* **Data to use**:

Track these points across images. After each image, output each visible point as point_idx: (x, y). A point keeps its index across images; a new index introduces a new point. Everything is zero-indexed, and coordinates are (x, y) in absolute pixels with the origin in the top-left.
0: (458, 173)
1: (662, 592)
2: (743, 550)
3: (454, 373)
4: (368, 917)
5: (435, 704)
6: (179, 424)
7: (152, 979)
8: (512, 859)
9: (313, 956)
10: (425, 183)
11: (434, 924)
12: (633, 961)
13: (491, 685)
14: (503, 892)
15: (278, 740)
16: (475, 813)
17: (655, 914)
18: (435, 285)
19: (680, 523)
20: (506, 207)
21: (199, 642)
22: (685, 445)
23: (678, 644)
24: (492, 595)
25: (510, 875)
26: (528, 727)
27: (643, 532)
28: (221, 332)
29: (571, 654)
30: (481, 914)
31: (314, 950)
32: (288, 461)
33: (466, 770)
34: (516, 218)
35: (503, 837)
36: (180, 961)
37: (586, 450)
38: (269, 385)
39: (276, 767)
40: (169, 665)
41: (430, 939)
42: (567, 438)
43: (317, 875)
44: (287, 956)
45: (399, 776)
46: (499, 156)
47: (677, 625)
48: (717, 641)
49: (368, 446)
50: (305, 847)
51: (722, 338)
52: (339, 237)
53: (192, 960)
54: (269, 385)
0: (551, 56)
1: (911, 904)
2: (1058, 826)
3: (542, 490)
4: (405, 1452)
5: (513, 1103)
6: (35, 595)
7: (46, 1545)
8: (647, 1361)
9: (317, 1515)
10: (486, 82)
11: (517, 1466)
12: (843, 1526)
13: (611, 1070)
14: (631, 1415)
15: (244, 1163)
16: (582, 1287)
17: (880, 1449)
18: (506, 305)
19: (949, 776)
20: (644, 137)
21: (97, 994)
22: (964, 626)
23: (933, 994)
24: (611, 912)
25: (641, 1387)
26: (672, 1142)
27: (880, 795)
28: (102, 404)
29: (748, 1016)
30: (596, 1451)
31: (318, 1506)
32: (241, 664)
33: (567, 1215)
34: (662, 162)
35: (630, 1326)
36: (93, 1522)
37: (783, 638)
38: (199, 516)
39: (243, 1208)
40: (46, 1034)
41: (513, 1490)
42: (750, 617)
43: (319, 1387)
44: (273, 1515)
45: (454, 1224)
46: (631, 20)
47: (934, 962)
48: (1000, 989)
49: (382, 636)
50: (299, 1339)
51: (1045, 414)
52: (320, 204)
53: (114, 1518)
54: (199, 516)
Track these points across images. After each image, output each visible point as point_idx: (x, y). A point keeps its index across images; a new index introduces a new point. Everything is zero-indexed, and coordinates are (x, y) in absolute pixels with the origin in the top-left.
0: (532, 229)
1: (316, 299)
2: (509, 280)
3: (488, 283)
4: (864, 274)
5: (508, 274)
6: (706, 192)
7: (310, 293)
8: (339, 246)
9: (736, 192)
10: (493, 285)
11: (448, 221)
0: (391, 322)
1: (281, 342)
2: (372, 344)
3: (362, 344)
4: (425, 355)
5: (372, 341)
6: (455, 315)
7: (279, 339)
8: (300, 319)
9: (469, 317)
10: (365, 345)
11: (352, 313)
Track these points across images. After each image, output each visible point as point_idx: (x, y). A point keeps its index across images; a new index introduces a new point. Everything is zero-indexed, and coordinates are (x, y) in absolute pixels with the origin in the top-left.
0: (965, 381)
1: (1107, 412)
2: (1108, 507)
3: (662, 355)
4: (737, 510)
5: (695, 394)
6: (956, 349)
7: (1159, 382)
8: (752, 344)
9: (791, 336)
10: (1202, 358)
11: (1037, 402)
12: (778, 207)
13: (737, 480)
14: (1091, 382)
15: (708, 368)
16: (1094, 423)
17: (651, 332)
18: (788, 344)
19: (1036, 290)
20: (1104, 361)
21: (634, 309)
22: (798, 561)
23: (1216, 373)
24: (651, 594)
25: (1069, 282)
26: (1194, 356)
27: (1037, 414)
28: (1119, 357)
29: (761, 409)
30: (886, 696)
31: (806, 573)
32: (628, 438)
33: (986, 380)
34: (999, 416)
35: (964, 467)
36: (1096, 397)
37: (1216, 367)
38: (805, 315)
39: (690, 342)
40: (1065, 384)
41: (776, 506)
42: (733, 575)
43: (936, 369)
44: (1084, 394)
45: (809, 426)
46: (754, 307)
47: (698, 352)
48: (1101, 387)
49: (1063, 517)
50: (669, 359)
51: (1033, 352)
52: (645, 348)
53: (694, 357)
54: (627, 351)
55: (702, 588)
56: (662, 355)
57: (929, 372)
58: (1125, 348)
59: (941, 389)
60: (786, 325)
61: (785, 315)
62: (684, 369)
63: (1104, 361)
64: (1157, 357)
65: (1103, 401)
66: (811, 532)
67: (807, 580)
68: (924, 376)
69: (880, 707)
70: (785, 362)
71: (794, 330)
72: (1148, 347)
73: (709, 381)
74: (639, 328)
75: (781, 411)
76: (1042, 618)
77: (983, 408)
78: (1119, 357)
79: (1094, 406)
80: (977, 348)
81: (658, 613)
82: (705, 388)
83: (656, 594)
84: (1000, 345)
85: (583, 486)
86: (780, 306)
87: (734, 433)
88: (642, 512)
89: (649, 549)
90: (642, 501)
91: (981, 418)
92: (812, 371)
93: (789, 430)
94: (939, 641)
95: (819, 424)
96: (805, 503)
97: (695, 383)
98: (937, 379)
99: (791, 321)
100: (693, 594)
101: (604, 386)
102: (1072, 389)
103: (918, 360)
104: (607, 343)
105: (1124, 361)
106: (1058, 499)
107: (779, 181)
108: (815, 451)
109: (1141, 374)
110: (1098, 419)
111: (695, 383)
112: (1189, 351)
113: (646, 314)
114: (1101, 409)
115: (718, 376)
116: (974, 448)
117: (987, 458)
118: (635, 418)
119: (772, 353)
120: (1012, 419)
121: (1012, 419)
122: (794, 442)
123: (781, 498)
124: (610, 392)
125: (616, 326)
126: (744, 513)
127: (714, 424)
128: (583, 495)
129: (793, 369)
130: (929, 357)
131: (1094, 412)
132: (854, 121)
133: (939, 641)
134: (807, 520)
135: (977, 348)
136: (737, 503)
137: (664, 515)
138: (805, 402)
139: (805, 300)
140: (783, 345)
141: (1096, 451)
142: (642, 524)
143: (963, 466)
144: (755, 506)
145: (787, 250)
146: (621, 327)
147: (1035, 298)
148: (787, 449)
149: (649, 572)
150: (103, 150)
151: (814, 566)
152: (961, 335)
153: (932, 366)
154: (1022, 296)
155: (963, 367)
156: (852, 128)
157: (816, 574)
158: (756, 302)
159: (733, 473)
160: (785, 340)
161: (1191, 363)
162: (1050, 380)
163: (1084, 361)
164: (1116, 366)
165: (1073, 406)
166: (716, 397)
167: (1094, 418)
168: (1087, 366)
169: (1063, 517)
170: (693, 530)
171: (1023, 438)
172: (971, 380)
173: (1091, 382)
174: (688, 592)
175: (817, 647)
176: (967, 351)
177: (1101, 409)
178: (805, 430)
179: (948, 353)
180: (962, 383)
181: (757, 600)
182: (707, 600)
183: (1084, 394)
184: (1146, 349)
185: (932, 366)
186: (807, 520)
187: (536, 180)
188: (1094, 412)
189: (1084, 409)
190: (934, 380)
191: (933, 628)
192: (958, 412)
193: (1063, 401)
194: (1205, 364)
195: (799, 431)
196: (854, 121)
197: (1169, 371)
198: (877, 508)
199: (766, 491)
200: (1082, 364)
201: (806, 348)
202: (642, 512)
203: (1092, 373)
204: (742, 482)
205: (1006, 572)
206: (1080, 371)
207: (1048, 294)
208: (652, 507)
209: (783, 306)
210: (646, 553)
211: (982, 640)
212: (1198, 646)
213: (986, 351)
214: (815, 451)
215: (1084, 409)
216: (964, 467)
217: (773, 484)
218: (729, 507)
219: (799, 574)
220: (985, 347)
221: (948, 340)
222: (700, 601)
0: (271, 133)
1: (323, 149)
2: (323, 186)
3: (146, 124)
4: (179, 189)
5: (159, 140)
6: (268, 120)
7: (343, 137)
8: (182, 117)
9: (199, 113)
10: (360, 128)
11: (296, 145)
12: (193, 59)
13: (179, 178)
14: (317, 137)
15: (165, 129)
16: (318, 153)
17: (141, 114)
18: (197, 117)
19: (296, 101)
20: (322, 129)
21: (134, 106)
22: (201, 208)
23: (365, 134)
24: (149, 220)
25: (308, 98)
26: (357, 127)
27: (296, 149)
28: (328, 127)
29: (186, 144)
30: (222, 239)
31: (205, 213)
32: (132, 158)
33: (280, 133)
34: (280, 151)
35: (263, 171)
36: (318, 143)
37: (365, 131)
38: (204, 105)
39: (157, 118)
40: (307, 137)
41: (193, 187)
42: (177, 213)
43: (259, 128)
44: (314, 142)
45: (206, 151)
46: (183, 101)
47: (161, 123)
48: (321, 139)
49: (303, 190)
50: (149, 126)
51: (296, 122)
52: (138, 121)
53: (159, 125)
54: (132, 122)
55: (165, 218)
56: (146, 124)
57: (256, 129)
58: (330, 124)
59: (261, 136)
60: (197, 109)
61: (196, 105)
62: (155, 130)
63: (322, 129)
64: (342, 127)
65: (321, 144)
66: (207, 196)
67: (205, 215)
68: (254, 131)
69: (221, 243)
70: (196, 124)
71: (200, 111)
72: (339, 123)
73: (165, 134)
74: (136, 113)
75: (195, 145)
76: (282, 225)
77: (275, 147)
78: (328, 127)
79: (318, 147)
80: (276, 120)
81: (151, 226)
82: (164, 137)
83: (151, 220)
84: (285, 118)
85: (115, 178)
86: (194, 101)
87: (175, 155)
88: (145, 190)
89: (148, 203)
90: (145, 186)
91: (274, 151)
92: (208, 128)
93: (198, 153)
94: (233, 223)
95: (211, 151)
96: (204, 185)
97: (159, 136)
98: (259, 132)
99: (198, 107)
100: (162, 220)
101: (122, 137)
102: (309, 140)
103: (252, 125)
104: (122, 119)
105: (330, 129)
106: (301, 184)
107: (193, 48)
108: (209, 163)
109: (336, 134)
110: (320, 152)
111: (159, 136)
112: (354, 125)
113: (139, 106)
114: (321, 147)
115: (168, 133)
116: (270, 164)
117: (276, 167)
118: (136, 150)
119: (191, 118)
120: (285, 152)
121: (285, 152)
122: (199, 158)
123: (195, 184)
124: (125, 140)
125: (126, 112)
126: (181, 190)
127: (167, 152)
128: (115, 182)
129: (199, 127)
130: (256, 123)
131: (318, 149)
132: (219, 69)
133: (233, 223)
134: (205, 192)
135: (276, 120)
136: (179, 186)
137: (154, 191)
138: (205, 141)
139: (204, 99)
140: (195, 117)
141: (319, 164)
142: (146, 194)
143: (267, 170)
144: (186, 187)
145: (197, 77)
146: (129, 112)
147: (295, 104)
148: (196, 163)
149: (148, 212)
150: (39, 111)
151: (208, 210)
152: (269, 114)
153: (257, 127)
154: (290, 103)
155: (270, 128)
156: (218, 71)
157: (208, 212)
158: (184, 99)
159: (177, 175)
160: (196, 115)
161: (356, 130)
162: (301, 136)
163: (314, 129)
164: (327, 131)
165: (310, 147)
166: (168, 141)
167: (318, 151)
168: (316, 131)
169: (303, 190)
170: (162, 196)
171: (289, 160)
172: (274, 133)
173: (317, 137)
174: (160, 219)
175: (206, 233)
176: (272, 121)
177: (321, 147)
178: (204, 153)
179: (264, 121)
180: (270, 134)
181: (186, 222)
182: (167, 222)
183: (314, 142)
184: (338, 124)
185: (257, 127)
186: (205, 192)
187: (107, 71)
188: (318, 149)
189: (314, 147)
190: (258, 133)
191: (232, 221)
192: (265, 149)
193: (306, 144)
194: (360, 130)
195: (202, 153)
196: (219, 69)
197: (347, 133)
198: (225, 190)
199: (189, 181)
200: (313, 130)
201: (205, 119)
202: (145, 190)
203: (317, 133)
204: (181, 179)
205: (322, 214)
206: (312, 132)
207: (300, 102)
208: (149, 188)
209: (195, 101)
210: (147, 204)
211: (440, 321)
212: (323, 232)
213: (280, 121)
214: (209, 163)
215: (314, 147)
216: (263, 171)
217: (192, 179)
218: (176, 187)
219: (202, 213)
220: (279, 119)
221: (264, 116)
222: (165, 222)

* **Task prompt**:
Rewrite the rows starting at the first one and ending at the one containing "54: (199, 516)", replacing "top-left" with "upper-left" and changing nothing else.

* **Written response**:
Track these points across images. After each image, output each visible point as point_idx: (x, y). A point keeps its index across images; a new index introduces a new point. Everything is zero-indexed, and coordinates are (x, y) in absolute pixels with the origin in the upper-left.
0: (458, 173)
1: (662, 592)
2: (743, 550)
3: (454, 373)
4: (368, 917)
5: (435, 704)
6: (179, 424)
7: (152, 979)
8: (512, 859)
9: (313, 956)
10: (425, 183)
11: (434, 924)
12: (633, 961)
13: (491, 685)
14: (503, 892)
15: (278, 740)
16: (475, 813)
17: (655, 914)
18: (435, 285)
19: (680, 523)
20: (506, 207)
21: (199, 642)
22: (685, 445)
23: (678, 644)
24: (492, 595)
25: (510, 875)
26: (528, 727)
27: (643, 532)
28: (221, 332)
29: (571, 654)
30: (481, 914)
31: (314, 950)
32: (288, 461)
33: (466, 770)
34: (516, 218)
35: (503, 837)
36: (180, 961)
37: (586, 450)
38: (269, 385)
39: (276, 767)
40: (169, 665)
41: (430, 939)
42: (567, 438)
43: (317, 875)
44: (287, 956)
45: (399, 776)
46: (499, 156)
47: (677, 625)
48: (717, 641)
49: (368, 446)
50: (305, 847)
51: (722, 338)
52: (339, 237)
53: (192, 960)
54: (269, 385)
0: (551, 56)
1: (911, 904)
2: (1058, 826)
3: (542, 490)
4: (405, 1452)
5: (513, 1103)
6: (35, 595)
7: (46, 1545)
8: (647, 1361)
9: (317, 1515)
10: (486, 82)
11: (517, 1466)
12: (843, 1526)
13: (611, 1070)
14: (631, 1415)
15: (244, 1163)
16: (582, 1287)
17: (880, 1449)
18: (506, 305)
19: (949, 776)
20: (644, 137)
21: (97, 994)
22: (964, 626)
23: (933, 994)
24: (611, 912)
25: (641, 1387)
26: (672, 1142)
27: (880, 795)
28: (102, 404)
29: (748, 1016)
30: (596, 1451)
31: (318, 1506)
32: (241, 664)
33: (567, 1215)
34: (662, 162)
35: (630, 1326)
36: (93, 1522)
37: (783, 638)
38: (199, 516)
39: (243, 1208)
40: (46, 1034)
41: (513, 1490)
42: (750, 617)
43: (319, 1387)
44: (273, 1515)
45: (454, 1224)
46: (631, 20)
47: (934, 962)
48: (1000, 989)
49: (382, 636)
50: (299, 1339)
51: (1045, 414)
52: (320, 204)
53: (114, 1518)
54: (199, 516)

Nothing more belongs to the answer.